● What to do:
Recast the records as a JSON list of strings with one string per line, leaving out blank lines. Begin at the first line of the records and stop after the line that contains "This screenshot has height=384, width=512. Describe".

***** Records shown

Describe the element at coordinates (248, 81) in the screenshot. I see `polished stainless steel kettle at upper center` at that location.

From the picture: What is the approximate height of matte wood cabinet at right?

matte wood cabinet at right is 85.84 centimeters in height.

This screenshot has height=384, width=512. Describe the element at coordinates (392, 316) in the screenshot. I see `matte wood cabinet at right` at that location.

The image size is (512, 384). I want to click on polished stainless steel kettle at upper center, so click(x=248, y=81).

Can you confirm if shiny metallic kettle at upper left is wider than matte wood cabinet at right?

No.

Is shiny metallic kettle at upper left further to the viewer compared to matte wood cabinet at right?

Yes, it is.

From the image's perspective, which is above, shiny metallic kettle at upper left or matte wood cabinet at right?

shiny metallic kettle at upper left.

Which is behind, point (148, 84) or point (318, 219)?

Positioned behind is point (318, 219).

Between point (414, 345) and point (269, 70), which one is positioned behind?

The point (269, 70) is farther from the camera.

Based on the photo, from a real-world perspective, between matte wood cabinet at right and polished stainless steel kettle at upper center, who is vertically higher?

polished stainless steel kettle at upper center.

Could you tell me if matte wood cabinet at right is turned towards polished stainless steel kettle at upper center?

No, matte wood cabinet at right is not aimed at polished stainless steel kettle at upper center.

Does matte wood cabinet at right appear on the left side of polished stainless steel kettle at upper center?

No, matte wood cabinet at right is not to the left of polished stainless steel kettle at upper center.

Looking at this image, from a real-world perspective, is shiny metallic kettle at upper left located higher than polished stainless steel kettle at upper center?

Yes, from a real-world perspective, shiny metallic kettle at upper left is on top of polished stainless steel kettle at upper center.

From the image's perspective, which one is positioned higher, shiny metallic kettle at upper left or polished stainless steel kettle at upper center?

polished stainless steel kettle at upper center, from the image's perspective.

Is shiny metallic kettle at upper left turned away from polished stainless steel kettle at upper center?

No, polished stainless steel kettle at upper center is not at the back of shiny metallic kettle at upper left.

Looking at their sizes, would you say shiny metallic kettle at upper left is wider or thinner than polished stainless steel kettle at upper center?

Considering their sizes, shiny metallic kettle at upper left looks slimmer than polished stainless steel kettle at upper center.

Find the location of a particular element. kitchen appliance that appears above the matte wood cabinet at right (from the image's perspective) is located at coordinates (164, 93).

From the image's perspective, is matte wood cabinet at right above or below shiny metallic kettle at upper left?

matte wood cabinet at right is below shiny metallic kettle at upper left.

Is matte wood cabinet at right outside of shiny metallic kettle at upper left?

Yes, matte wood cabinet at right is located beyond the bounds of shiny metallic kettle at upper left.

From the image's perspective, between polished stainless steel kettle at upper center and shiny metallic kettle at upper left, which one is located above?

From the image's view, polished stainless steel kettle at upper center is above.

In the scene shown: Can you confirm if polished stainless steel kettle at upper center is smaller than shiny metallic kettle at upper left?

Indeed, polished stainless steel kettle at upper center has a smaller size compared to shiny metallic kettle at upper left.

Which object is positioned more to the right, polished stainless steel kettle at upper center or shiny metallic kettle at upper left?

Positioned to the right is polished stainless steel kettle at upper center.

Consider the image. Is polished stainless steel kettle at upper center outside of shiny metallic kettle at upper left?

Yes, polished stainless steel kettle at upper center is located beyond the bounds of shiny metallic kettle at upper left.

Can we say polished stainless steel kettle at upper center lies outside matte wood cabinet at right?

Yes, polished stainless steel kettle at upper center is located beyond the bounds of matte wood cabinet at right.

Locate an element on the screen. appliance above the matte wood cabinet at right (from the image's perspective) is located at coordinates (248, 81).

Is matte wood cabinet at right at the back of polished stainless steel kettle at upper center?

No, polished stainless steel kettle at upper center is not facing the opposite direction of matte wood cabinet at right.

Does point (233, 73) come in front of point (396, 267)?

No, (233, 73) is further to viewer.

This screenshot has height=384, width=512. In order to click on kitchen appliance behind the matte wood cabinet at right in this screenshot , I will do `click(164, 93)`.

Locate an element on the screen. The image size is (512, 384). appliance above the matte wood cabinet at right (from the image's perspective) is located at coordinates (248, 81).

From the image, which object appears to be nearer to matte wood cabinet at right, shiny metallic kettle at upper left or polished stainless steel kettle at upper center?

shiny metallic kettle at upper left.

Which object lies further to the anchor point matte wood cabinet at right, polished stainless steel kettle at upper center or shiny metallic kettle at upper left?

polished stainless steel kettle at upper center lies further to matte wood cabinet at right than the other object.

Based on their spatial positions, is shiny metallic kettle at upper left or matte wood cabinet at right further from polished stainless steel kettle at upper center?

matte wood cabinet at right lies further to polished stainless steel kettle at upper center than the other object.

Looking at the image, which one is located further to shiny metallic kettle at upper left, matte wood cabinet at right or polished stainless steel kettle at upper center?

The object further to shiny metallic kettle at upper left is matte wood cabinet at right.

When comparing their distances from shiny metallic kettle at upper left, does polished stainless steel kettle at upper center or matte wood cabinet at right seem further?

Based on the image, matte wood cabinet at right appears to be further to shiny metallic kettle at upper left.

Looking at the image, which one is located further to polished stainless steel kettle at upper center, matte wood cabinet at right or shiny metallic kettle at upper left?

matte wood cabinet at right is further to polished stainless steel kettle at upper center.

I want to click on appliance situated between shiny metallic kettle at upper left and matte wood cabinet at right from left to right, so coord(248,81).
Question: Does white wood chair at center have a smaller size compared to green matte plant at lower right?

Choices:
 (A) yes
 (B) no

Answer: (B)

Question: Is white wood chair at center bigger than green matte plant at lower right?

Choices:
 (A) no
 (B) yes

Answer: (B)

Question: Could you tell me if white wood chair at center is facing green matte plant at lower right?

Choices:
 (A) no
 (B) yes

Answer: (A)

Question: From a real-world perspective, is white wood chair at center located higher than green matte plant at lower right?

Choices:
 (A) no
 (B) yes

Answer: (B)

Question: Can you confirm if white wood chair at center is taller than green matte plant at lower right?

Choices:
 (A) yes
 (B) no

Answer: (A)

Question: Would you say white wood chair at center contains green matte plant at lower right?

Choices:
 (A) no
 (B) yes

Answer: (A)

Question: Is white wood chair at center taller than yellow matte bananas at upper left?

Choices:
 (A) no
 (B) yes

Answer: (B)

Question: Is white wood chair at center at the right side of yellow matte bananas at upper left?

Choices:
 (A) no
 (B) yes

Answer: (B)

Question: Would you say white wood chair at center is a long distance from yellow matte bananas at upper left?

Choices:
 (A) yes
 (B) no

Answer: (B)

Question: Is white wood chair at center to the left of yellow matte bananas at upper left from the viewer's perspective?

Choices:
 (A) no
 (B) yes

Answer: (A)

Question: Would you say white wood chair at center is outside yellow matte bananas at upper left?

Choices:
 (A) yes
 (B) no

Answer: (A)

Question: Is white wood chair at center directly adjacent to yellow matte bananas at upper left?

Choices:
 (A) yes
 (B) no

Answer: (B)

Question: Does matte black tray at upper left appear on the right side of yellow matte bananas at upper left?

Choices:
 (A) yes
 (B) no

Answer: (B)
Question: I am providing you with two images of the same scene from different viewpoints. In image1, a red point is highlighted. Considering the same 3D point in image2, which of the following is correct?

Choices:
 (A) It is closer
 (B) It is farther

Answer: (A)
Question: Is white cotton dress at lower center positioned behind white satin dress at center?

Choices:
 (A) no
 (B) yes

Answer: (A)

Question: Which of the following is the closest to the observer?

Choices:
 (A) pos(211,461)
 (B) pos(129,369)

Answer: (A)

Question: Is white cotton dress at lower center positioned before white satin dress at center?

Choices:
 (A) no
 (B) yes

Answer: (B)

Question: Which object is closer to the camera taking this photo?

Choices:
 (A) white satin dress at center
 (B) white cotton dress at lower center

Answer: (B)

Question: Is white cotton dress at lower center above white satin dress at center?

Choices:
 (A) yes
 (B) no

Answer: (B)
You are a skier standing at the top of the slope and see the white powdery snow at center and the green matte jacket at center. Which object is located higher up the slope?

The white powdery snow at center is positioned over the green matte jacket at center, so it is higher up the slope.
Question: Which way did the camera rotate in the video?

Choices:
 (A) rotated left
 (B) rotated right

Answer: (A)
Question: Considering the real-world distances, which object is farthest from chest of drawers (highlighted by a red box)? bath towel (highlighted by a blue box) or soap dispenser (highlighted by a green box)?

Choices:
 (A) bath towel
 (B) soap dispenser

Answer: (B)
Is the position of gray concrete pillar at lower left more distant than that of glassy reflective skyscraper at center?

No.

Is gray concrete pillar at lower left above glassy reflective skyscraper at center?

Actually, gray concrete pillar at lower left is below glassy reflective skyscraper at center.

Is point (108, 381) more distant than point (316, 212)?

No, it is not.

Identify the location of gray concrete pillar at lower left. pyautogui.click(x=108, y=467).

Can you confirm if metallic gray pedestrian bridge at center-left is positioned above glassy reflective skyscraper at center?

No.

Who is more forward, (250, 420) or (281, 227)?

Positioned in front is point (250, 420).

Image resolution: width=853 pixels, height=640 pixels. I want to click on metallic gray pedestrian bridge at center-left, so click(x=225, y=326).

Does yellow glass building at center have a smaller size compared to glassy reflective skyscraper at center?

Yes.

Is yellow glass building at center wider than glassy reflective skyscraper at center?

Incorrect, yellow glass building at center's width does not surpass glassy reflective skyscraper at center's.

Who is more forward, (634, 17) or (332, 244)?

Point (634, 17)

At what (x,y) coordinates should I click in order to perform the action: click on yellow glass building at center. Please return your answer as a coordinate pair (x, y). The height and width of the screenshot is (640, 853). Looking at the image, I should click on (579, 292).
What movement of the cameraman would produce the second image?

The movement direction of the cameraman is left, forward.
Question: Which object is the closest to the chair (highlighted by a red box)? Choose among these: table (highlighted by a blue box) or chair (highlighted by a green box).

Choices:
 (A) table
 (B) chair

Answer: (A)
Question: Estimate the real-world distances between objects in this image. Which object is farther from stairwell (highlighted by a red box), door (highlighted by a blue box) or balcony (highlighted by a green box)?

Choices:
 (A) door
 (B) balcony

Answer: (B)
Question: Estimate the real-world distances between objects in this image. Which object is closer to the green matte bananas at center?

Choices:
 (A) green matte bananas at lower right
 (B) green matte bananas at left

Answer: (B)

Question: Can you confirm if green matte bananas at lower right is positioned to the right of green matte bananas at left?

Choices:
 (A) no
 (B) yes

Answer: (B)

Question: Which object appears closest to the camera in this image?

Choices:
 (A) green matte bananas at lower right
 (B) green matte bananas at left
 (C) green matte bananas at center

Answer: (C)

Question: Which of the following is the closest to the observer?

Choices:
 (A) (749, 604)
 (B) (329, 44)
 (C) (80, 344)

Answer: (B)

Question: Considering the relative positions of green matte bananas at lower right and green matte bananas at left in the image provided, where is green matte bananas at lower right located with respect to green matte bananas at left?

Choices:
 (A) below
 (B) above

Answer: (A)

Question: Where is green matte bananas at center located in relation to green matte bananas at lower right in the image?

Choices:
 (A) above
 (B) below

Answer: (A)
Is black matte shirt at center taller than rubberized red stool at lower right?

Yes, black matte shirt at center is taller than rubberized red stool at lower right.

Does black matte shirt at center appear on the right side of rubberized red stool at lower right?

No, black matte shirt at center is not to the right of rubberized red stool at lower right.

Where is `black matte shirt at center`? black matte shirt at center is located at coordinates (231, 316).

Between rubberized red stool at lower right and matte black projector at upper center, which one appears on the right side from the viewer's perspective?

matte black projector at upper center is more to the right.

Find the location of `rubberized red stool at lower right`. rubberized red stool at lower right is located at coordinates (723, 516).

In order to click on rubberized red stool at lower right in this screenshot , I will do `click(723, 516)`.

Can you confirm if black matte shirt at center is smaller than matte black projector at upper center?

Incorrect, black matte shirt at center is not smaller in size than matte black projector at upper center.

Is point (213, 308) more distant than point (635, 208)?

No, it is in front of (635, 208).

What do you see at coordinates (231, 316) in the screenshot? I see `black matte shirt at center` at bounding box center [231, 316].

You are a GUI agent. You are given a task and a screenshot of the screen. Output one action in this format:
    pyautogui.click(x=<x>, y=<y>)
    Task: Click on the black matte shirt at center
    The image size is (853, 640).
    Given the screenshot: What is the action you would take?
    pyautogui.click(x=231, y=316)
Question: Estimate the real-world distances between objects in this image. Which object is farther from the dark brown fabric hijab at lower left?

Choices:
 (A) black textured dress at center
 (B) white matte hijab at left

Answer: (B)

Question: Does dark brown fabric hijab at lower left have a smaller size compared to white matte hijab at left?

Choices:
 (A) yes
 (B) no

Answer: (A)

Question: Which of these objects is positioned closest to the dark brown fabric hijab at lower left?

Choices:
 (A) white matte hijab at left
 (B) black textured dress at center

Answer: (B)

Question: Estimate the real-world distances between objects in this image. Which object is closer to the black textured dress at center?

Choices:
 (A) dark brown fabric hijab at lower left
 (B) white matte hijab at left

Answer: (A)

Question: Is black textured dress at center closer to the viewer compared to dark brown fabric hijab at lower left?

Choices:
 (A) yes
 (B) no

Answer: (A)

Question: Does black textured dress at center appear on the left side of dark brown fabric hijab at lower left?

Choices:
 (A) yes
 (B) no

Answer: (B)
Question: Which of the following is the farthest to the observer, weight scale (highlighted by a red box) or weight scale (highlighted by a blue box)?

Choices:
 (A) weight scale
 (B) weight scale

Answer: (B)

**********

● Answer:
[
  "Describe the element at coordinates (248, 81) in the screenshot. I see `polished stainless steel kettle at upper center` at that location.",
  "From the picture: What is the approximate height of matte wood cabinet at right?",
  "matte wood cabinet at right is 85.84 centimeters in height.",
  "This screenshot has height=384, width=512. Describe the element at coordinates (392, 316) in the screenshot. I see `matte wood cabinet at right` at that location."
]